■ To be done ■
Write out every line of the items below word for word, leaving out the pictures.

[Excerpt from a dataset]
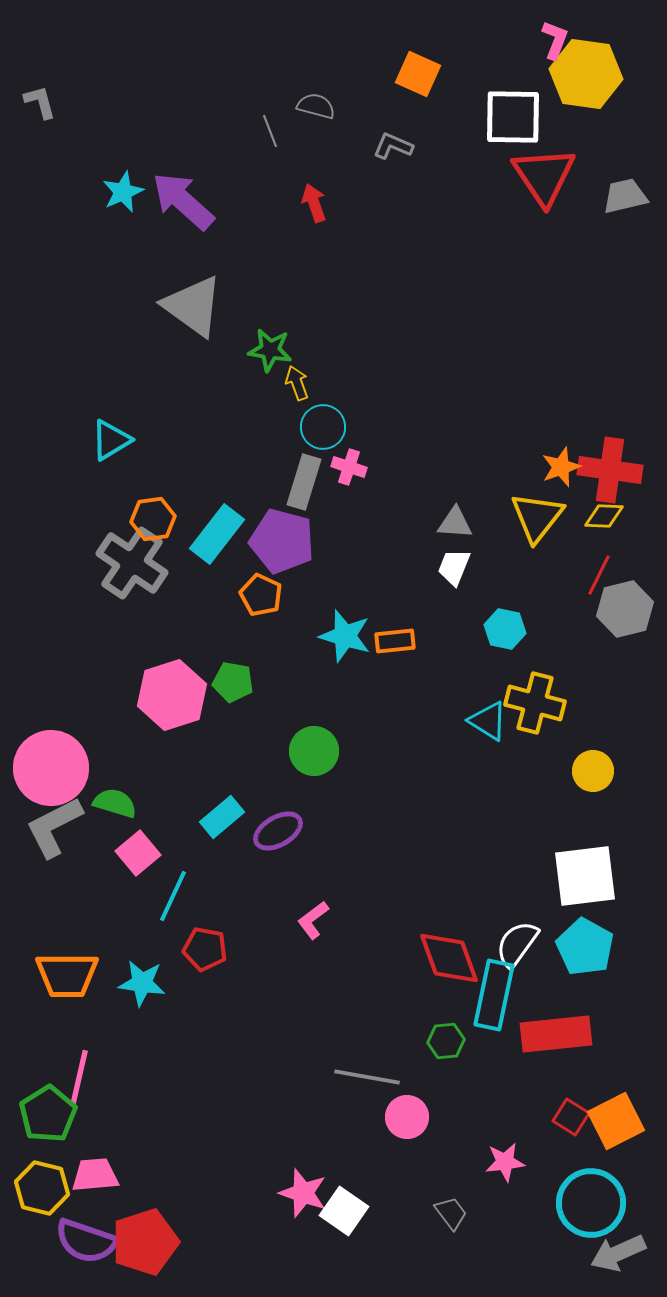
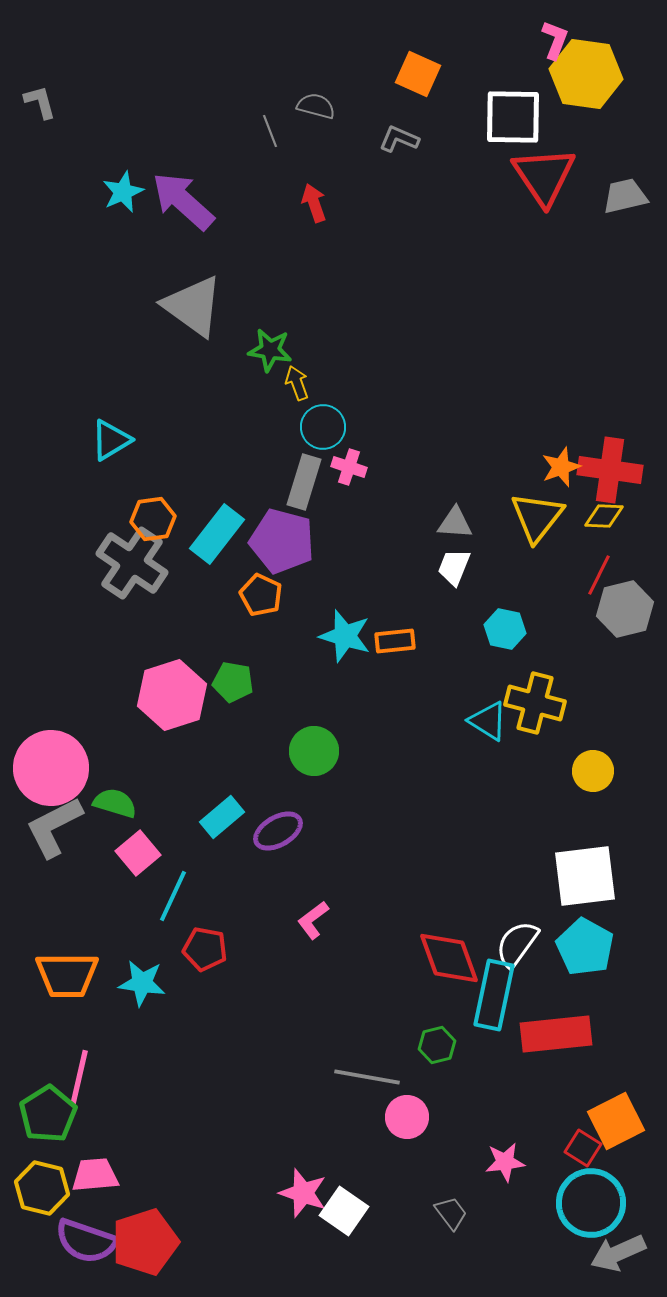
gray L-shape at (393, 146): moved 6 px right, 7 px up
green hexagon at (446, 1041): moved 9 px left, 4 px down; rotated 9 degrees counterclockwise
red square at (571, 1117): moved 12 px right, 31 px down
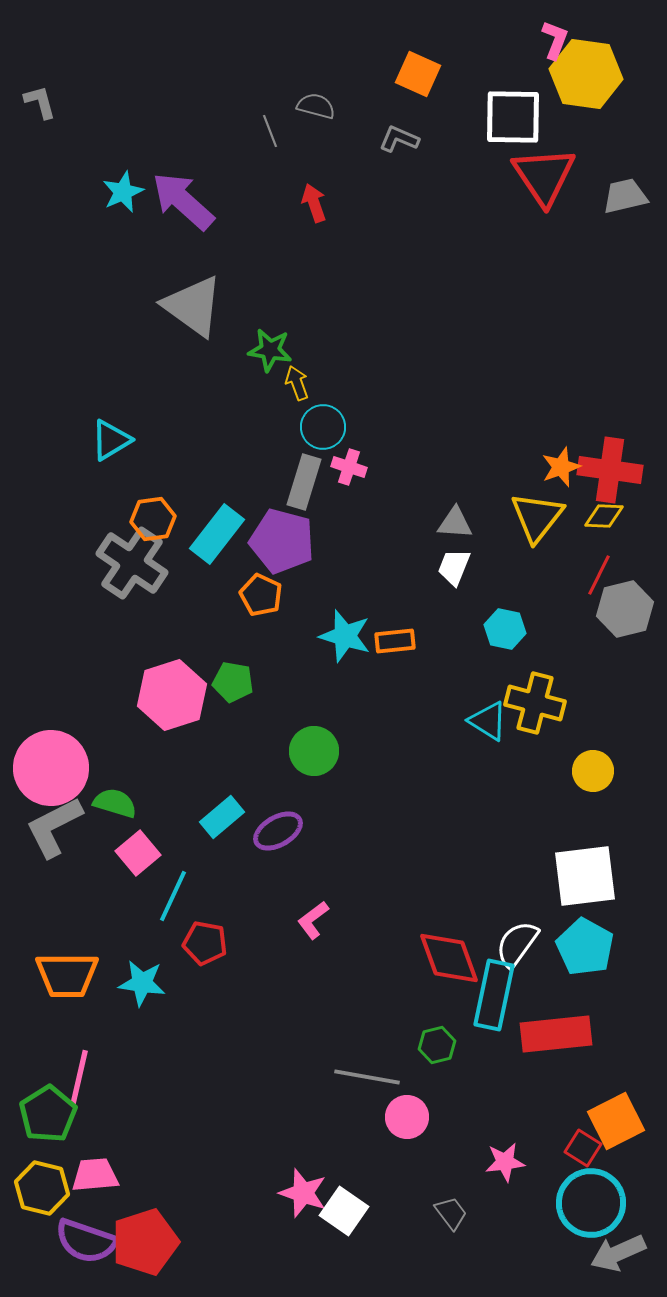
red pentagon at (205, 949): moved 6 px up
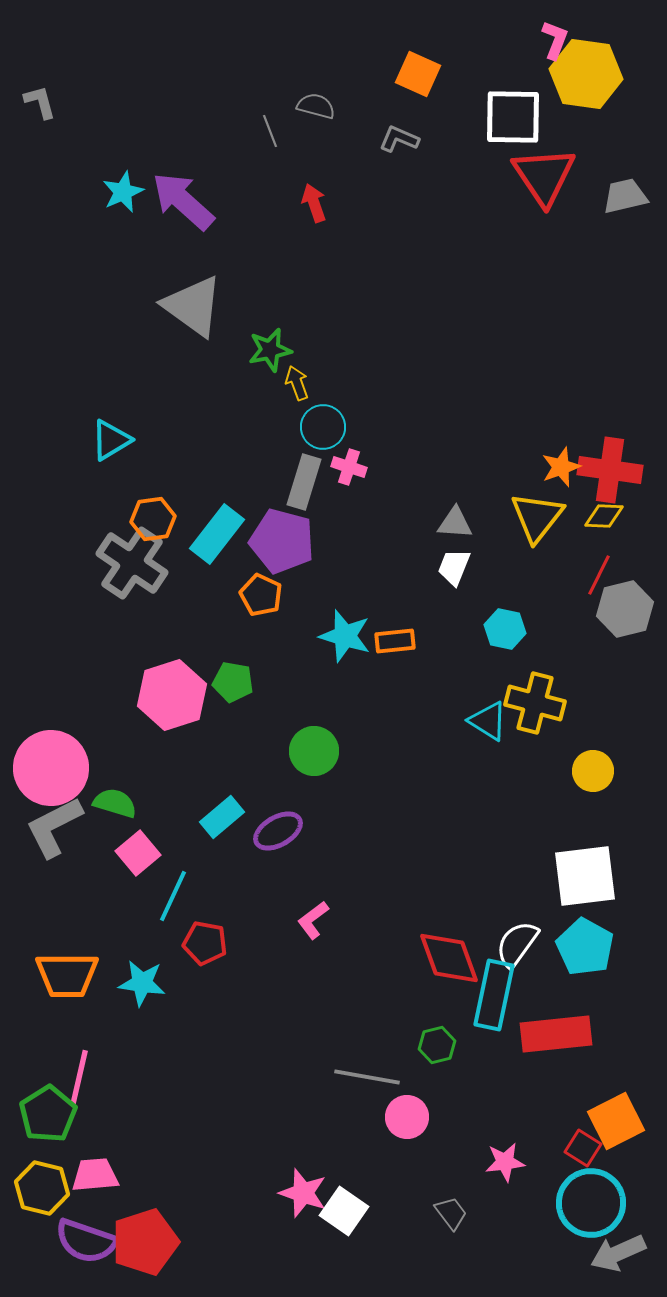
green star at (270, 350): rotated 21 degrees counterclockwise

■ Full answer ■
gray L-shape at (393, 146): moved 6 px right, 7 px up
green hexagon at (446, 1041): moved 9 px left, 4 px down; rotated 9 degrees counterclockwise
red square at (571, 1117): moved 12 px right, 31 px down
red pentagon at (205, 949): moved 6 px up
green star at (270, 350): rotated 21 degrees counterclockwise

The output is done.